### THE PROBLEM
The exercise asks you to copy every line below in which "none" appears.

═══ TASK MATERIAL

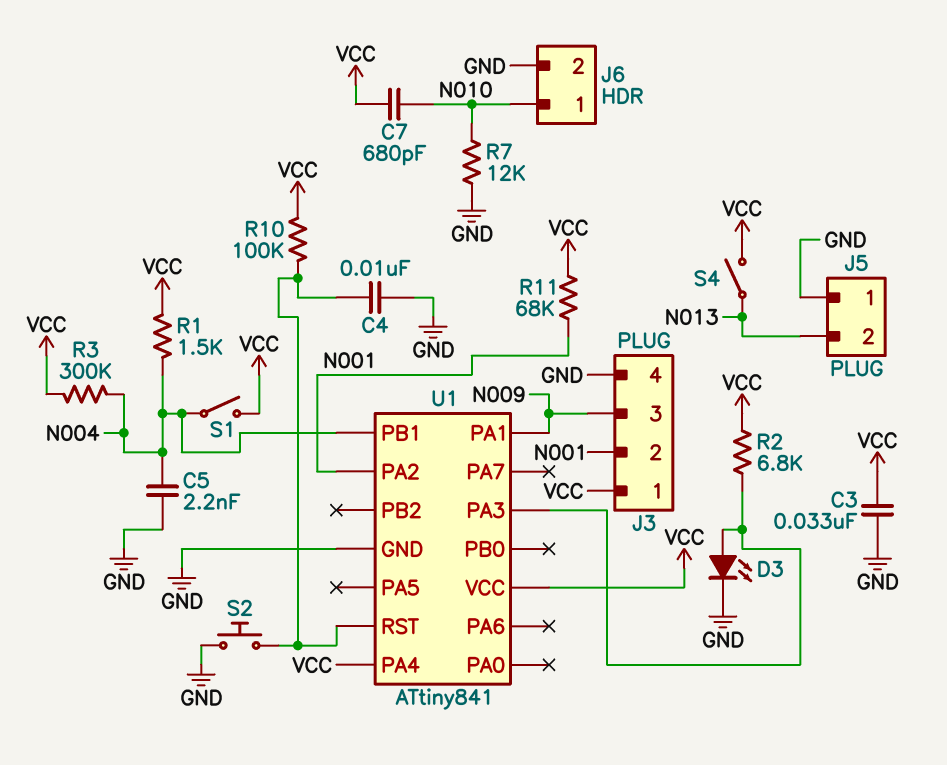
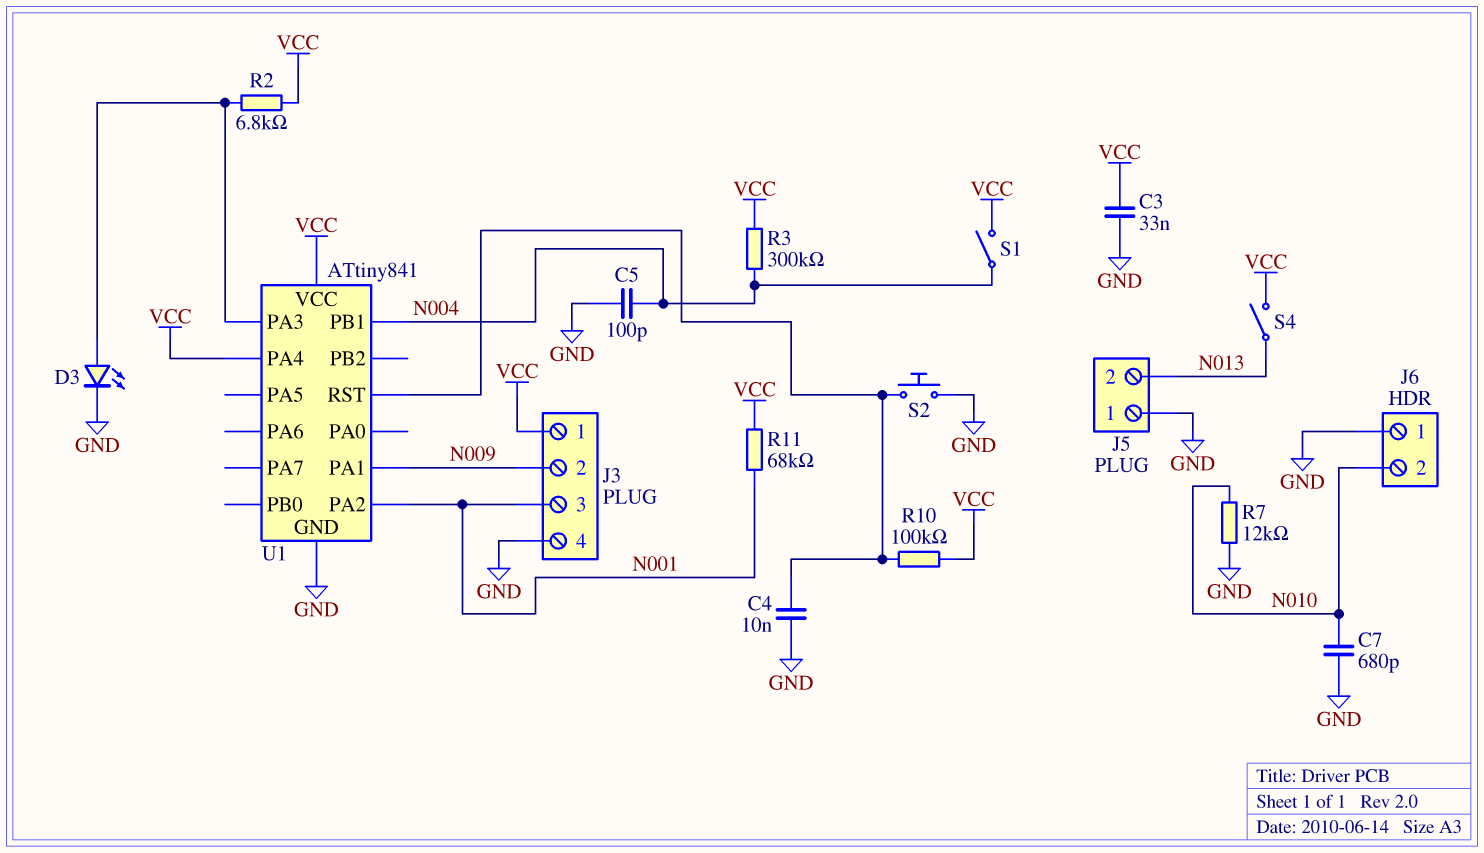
C5: 2.2nF (GND, N004) -> 100pF (GND, N004)
C7: 680pF (N010, VCC) -> 680pF (GND, N010)
J3 pin 2: N001 -> N009
J3 pin 3: N009 -> N001
J6 pin 1: N010 -> GND
J6 pin 2: GND -> N010
R1: 1.5k (N004, VCC) -> none

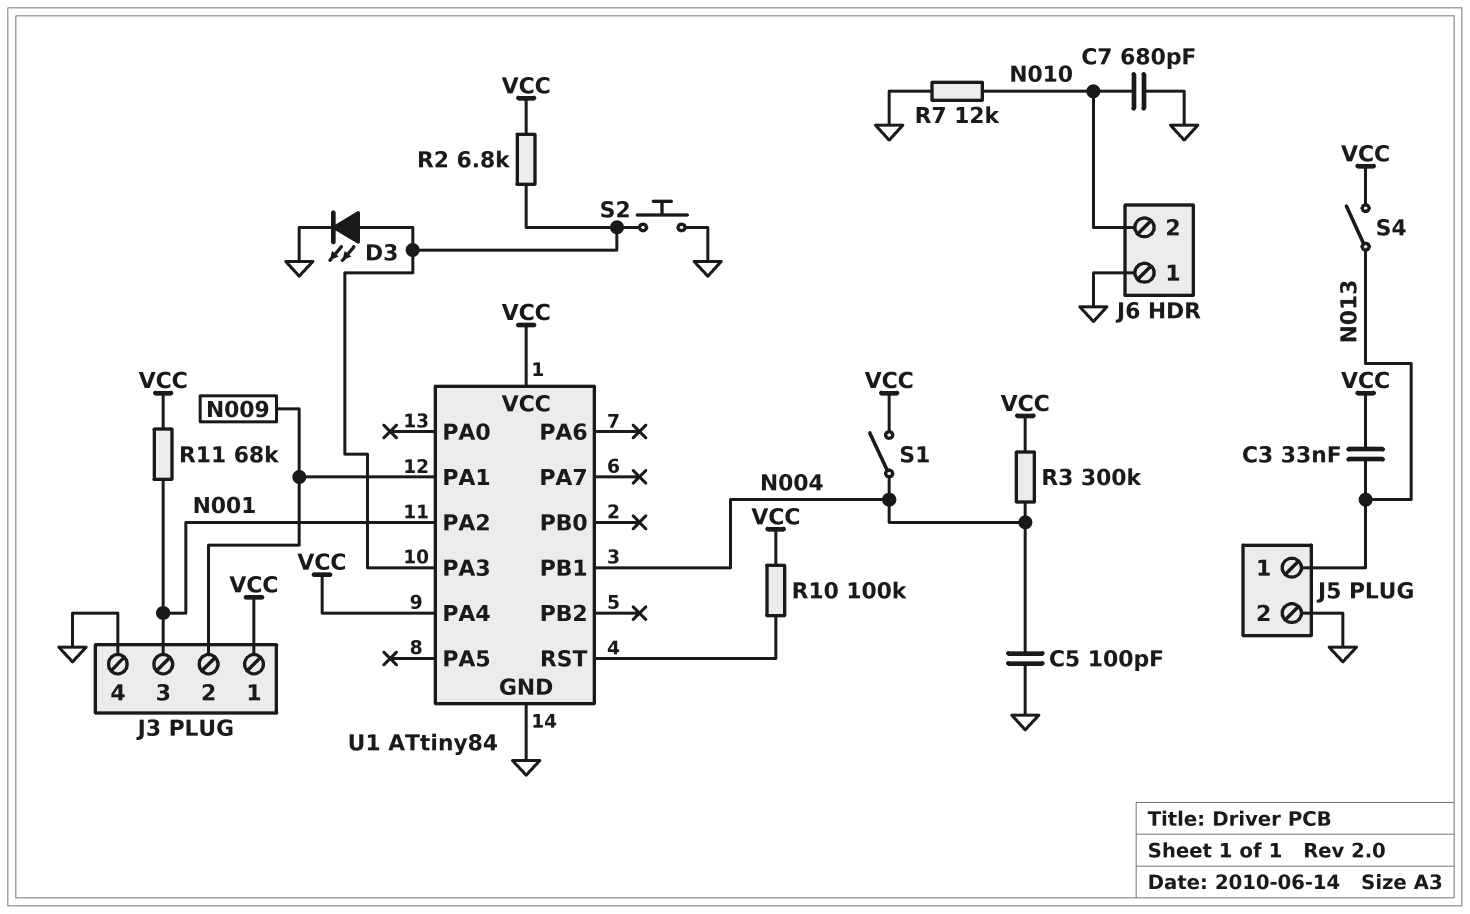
C3: 33nF (GND, VCC) -> 33nF (N013, VCC)
C4: 10nF (GND, U1/RST) -> none
J5 pin 1: GND -> N013
J5 pin 2: N013 -> GND
S2: button (GND, U1/RST) -> button (GND, U1/PA3)
U1: ATtiny841 -> ATtiny84

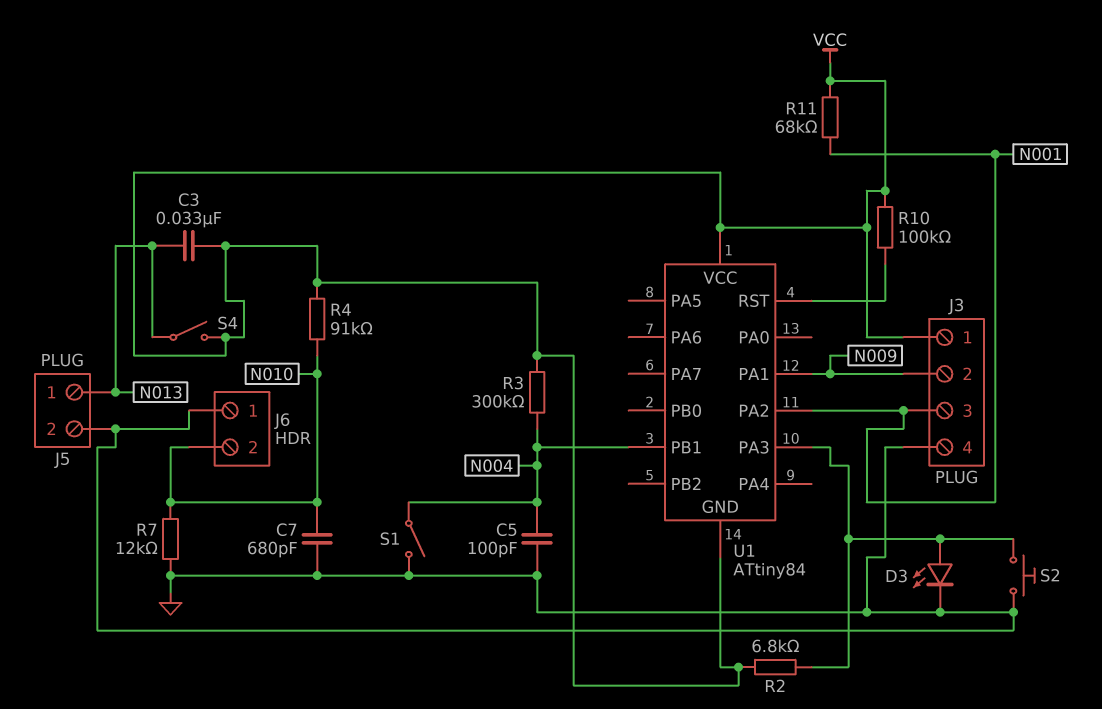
R4: none -> 91k (N010, VCC)
S1: switch (N004, VCC) -> switch (GND, N004)
U1 pin GND: GND -> VCC
U1 pin PA4: VCC -> none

══════

### RESPONSE BELOW
R1: 1.5k (N004, VCC) -> none
C4: 10nF (GND, U1/RST) -> none
R4: none -> 91k (N010, VCC)
U1 pin PA4: VCC -> none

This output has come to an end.